Problem to solve
The copy has to match the data exactly and leave out every picture.

________

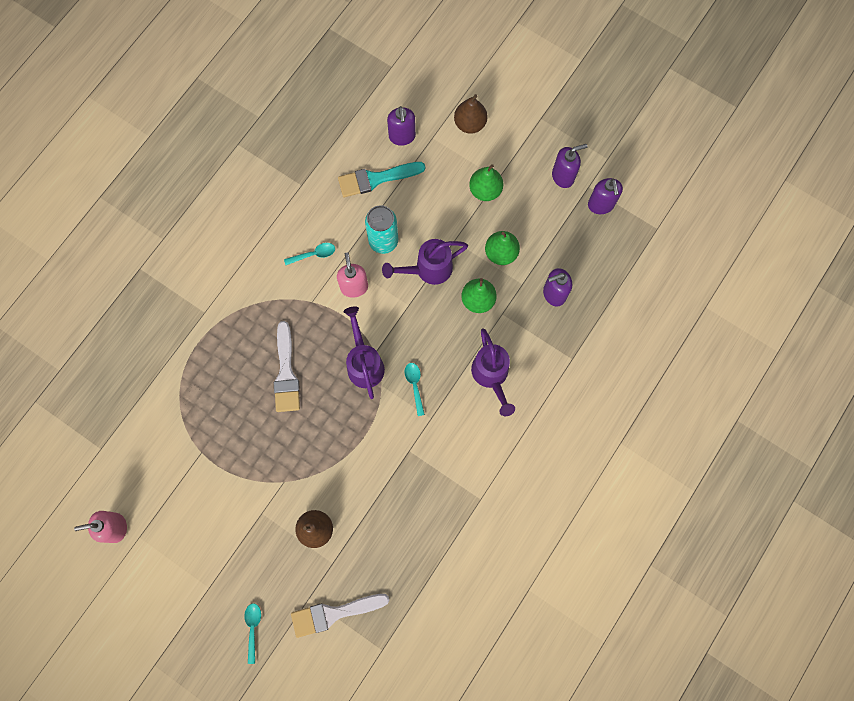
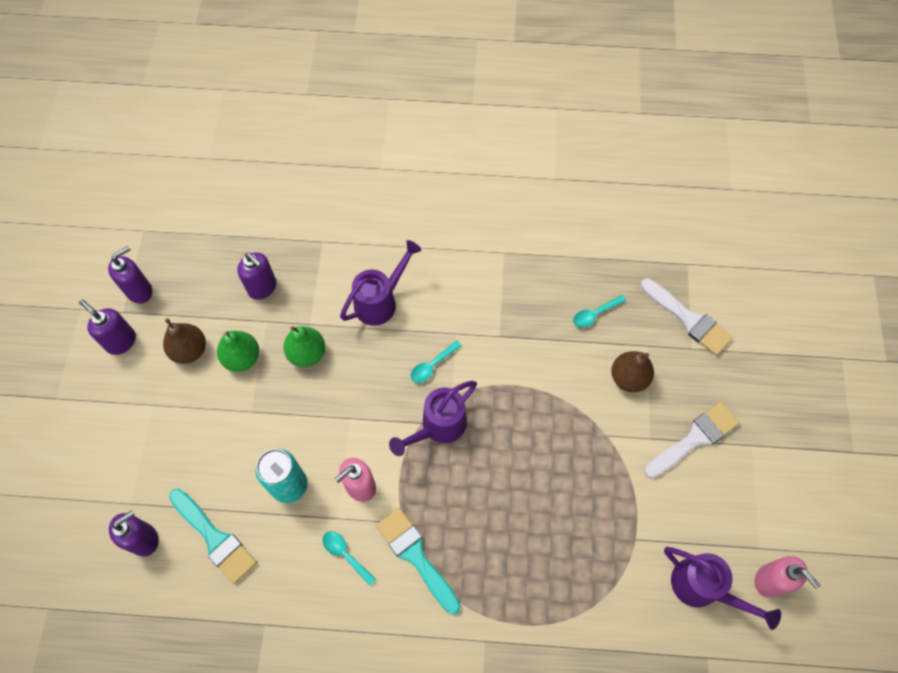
camera: 120 degrees left, 10 degrees down
(253, 628) = (754, 382): turquoise spoon -> turquoise spoon (595, 314)
(284, 298) = (416, 556): none -> turquoise brush
(286, 373) = (497, 501): white brush -> white brush (694, 438)
(428, 269) = (298, 420): purple watering can -> purple watering can (702, 588)
(470, 124) = (94, 470): brown pear -> brown pear (190, 350)
(485, 190) = (174, 410): green pear -> none

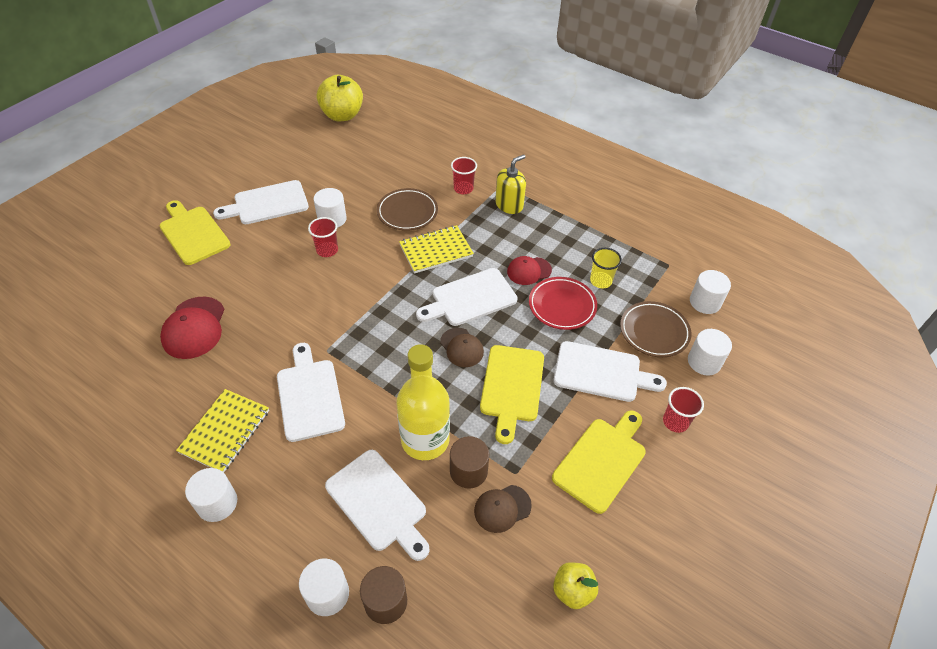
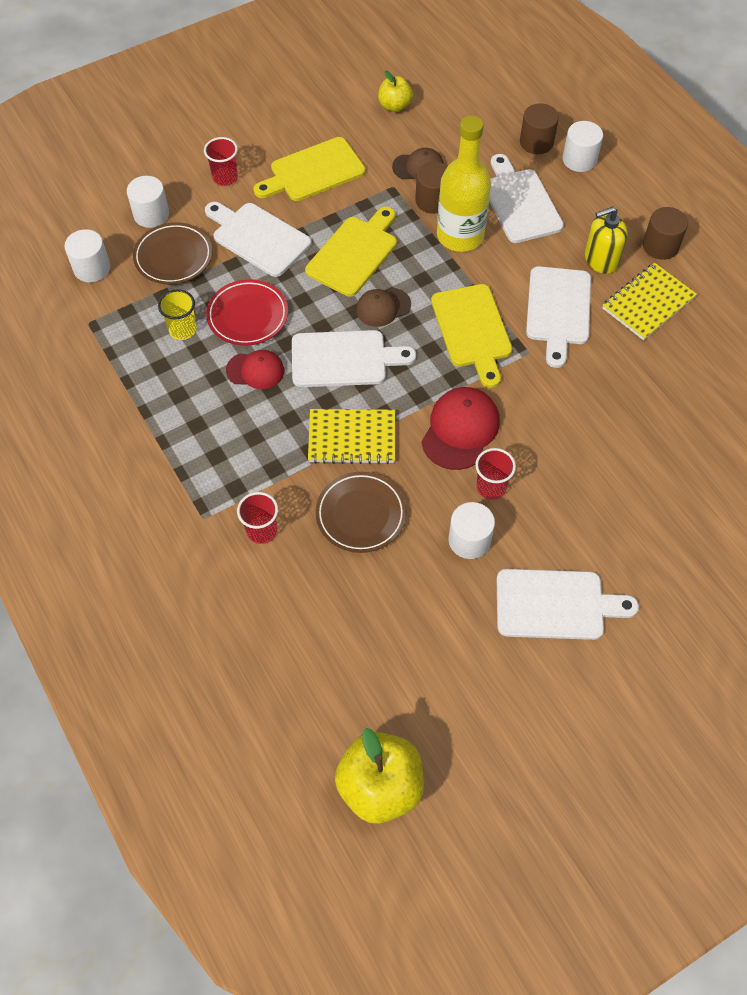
camera: 155 degrees left, 10 degrees up
(193, 233) = (669, 583): yellow cutting board -> yellow cutting board (472, 330)
(194, 328) = (674, 429): red cap -> red cap (460, 430)
(217, 503) = (660, 246): white cylinder -> brown cylinder
(461, 347) = (383, 307): brown cap -> brown cap turned 105 degrees counterclockwise
(509, 205) = (216, 478): yellow soap dispenser -> yellow soap dispenser (601, 259)

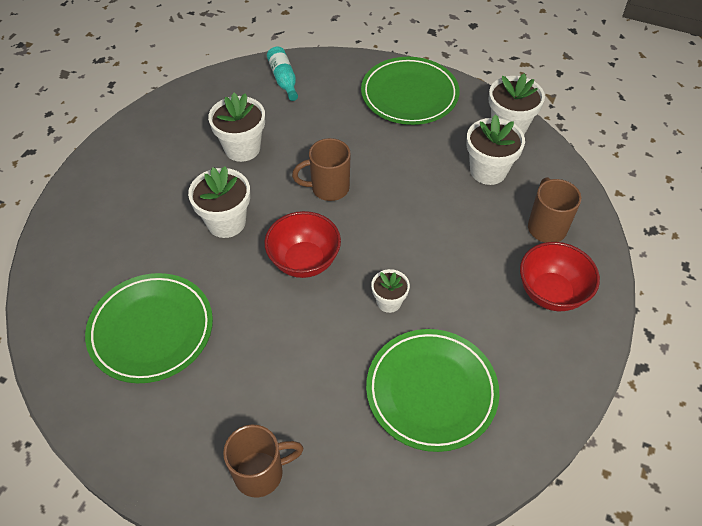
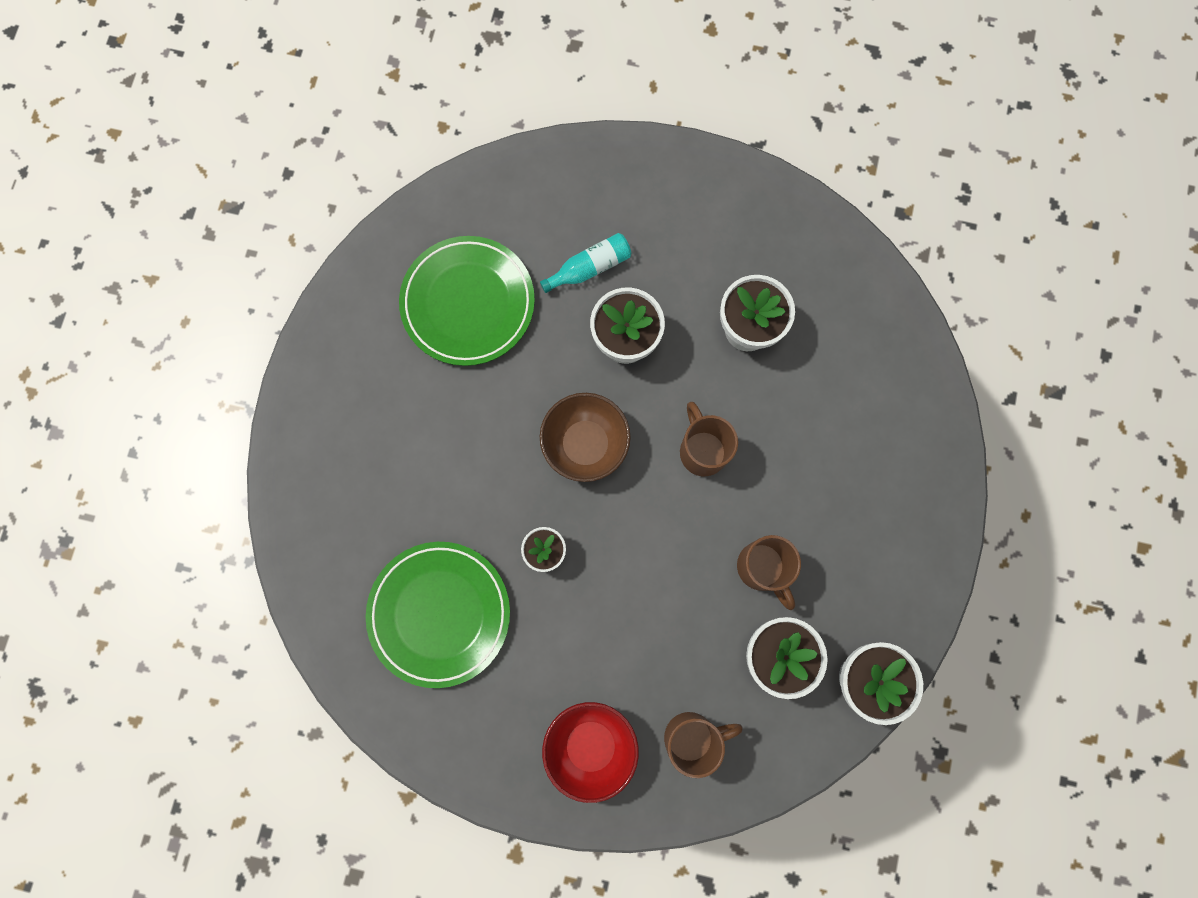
camera: 80 degrees right, 25 degrees up
(261, 473) = (329, 455): brown mug -> brown mug (762, 568)
(283, 79) = (888, 351): turquoise bottle -> turquoise bottle (589, 268)
(304, 261) = (585, 444): red bowl -> brown bowl
(409, 95) = (897, 530): green plate -> none

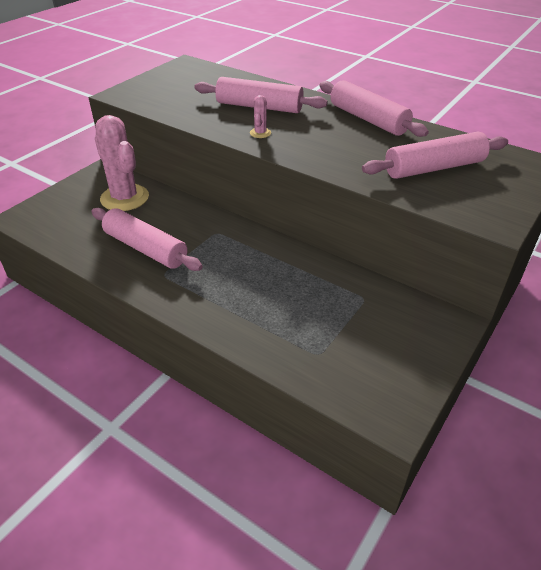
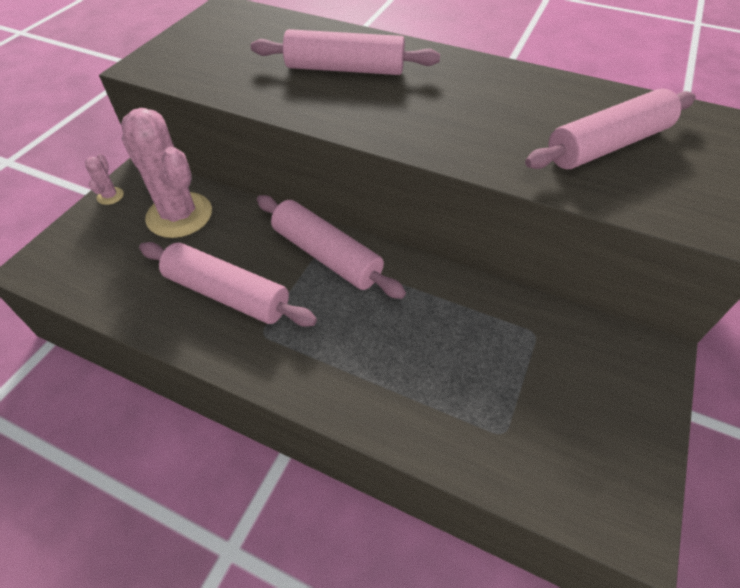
camera: 10 degrees left, 10 degrees up
(260, 133) = (359, 112): pink cactus -> pink cactus (110, 196)
(368, 119) = (494, 76): pink rolling pin -> pink rolling pin (326, 255)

________

Exercise answer
camera: 120 degrees left, 10 degrees down
(253, 628) = (754, 382): turquoise spoon -> turquoise spoon (595, 314)
(284, 298) = (416, 556): none -> turquoise brush
(286, 373) = (497, 501): white brush -> white brush (694, 438)
(428, 269) = (298, 420): purple watering can -> purple watering can (702, 588)
(470, 124) = (94, 470): brown pear -> brown pear (190, 350)
(485, 190) = (174, 410): green pear -> none

camera: 155 degrees left, 10 degrees up
(193, 233) = (669, 583): yellow cutting board -> yellow cutting board (472, 330)
(194, 328) = (674, 429): red cap -> red cap (460, 430)
(217, 503) = (660, 246): white cylinder -> brown cylinder
(461, 347) = (383, 307): brown cap -> brown cap turned 105 degrees counterclockwise
(509, 205) = (216, 478): yellow soap dispenser -> yellow soap dispenser (601, 259)

camera: 80 degrees right, 25 degrees up
(261, 473) = (329, 455): brown mug -> brown mug (762, 568)
(283, 79) = (888, 351): turquoise bottle -> turquoise bottle (589, 268)
(304, 261) = (585, 444): red bowl -> brown bowl
(409, 95) = (897, 530): green plate -> none

camera: 10 degrees left, 10 degrees up
(260, 133) = (359, 112): pink cactus -> pink cactus (110, 196)
(368, 119) = (494, 76): pink rolling pin -> pink rolling pin (326, 255)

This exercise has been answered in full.